───── Material provided ─────

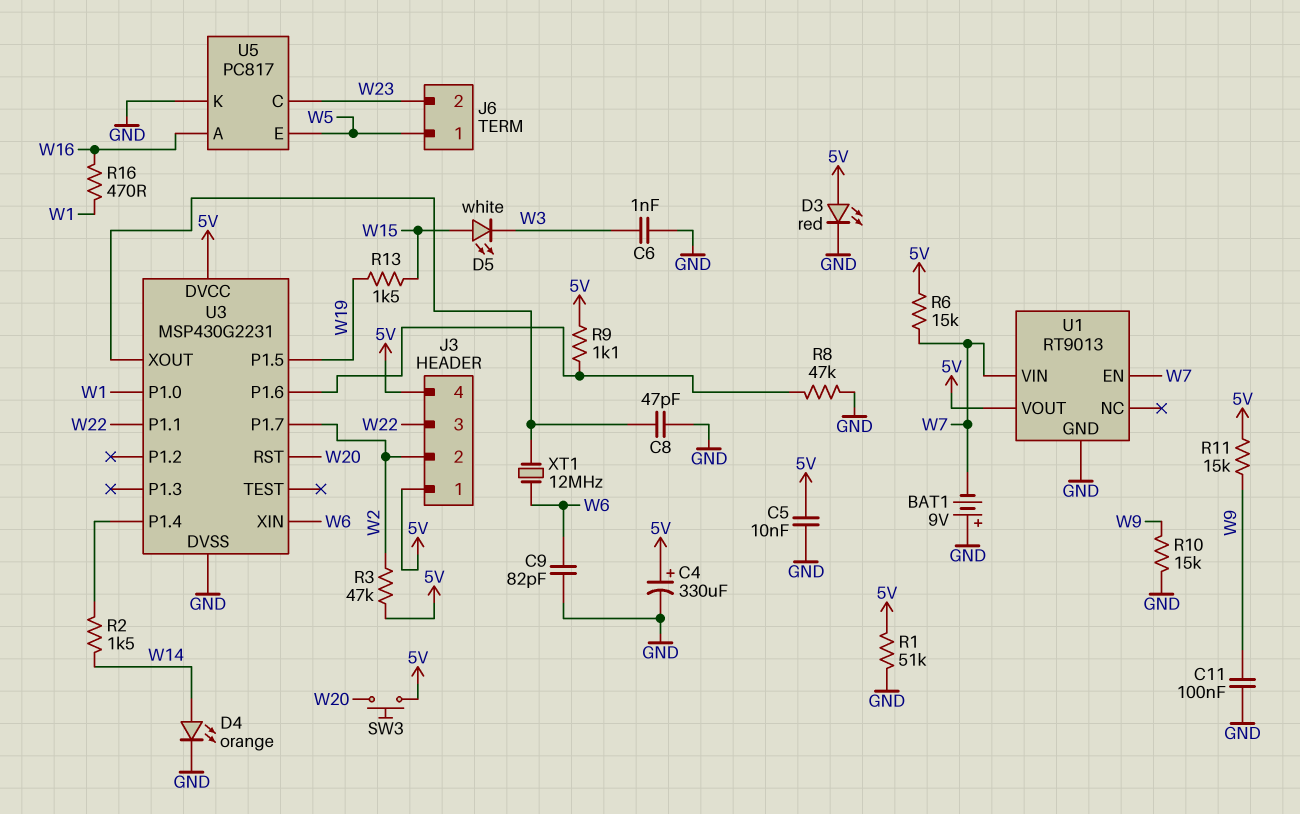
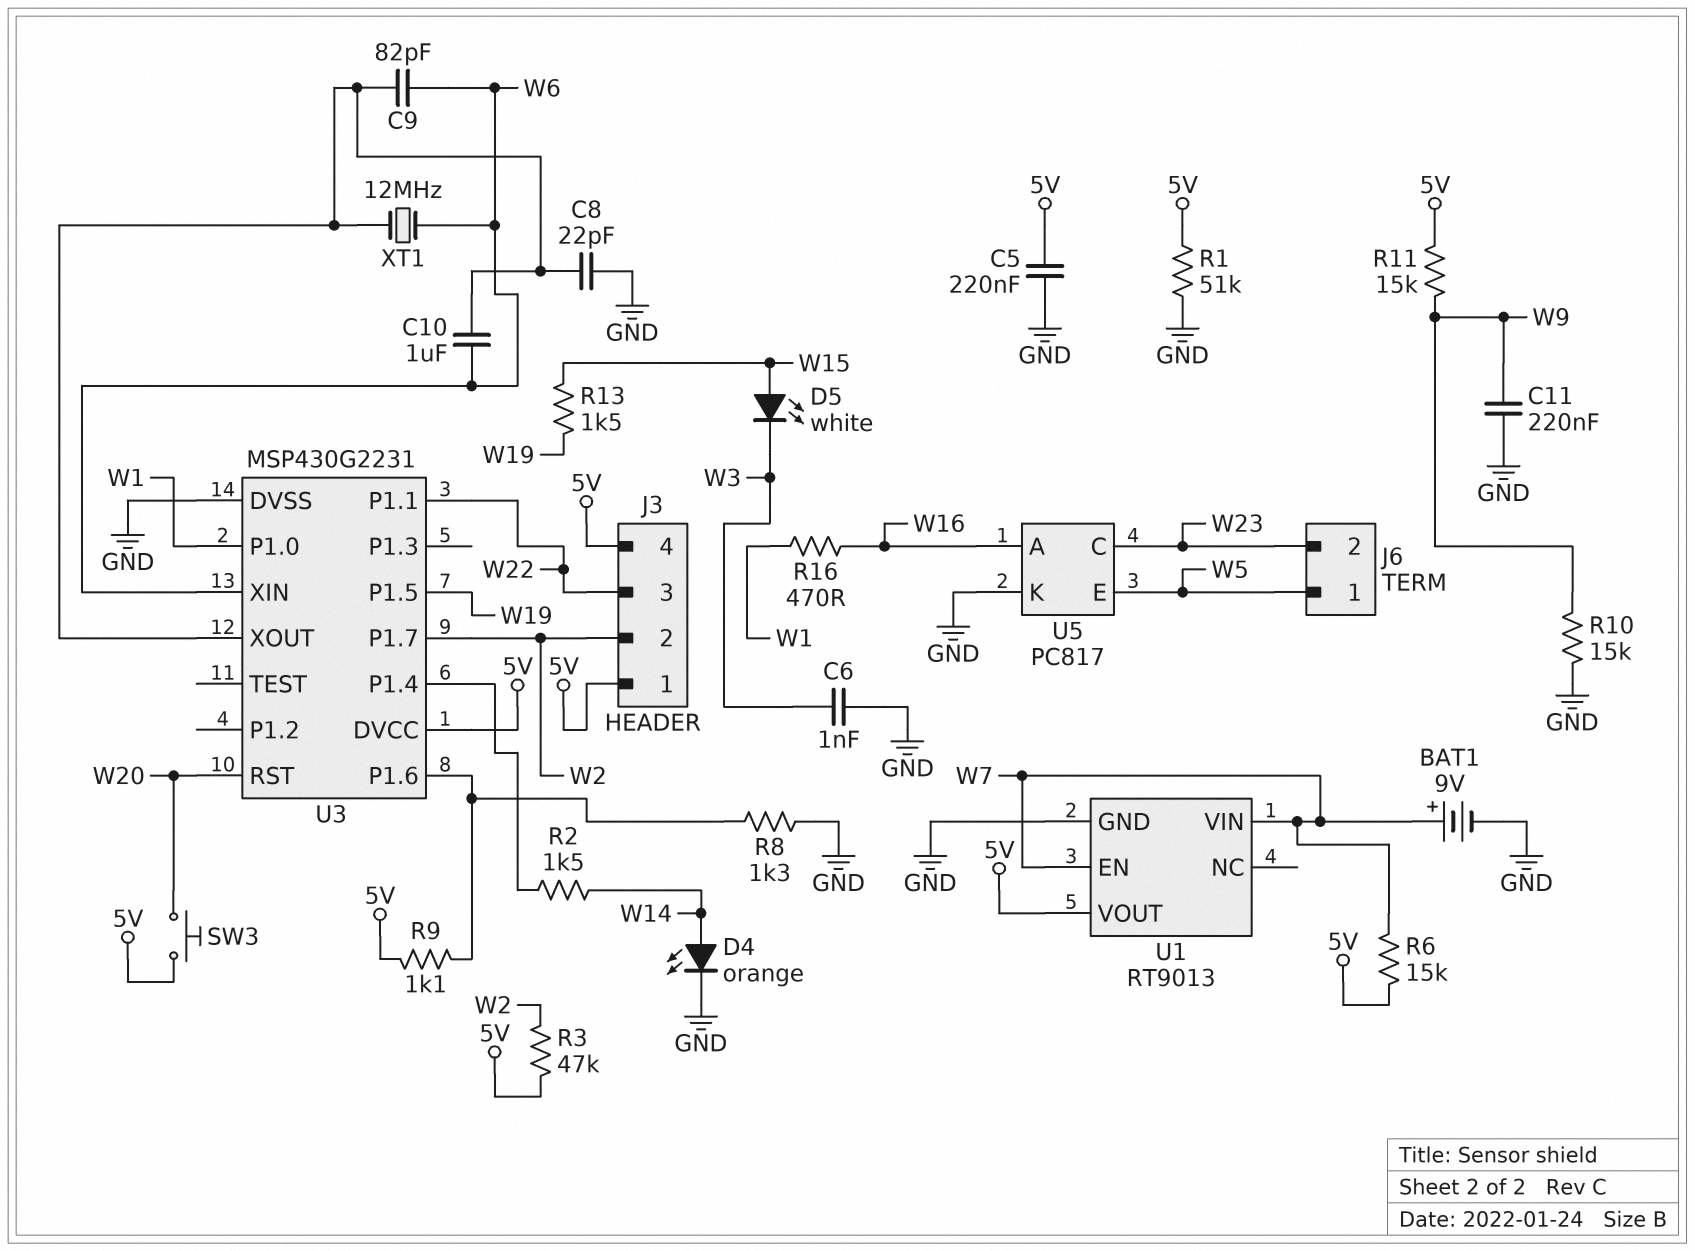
BAT1: 9V (plus GND, minus W7) -> 9V (plus W7, minus GND)
C4: 330uF (plus 5V, minus GND) -> none
C5: 10nF (5V, GND) -> 220nF (5V, GND)
C8: 47pF (GND, U3/XOUT) -> 22pF (GND, U3/XOUT)
C9: 82pF (GND, W6) -> 82pF (U3/XOUT, W6)
C10: none -> 1uF (U3/XOUT, W6)
C11: 100nF (GND, W9) -> 220nF (GND, W9)
D3: LED red (A 5V, K GND) -> none
R8: 47k (GND, U3/P1.6) -> 1.3k (GND, U3/P1.6)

─────

- Description of the task: Going through the records above line by line, tally those with the word "plus" and answer with the number only.

- Written response: 2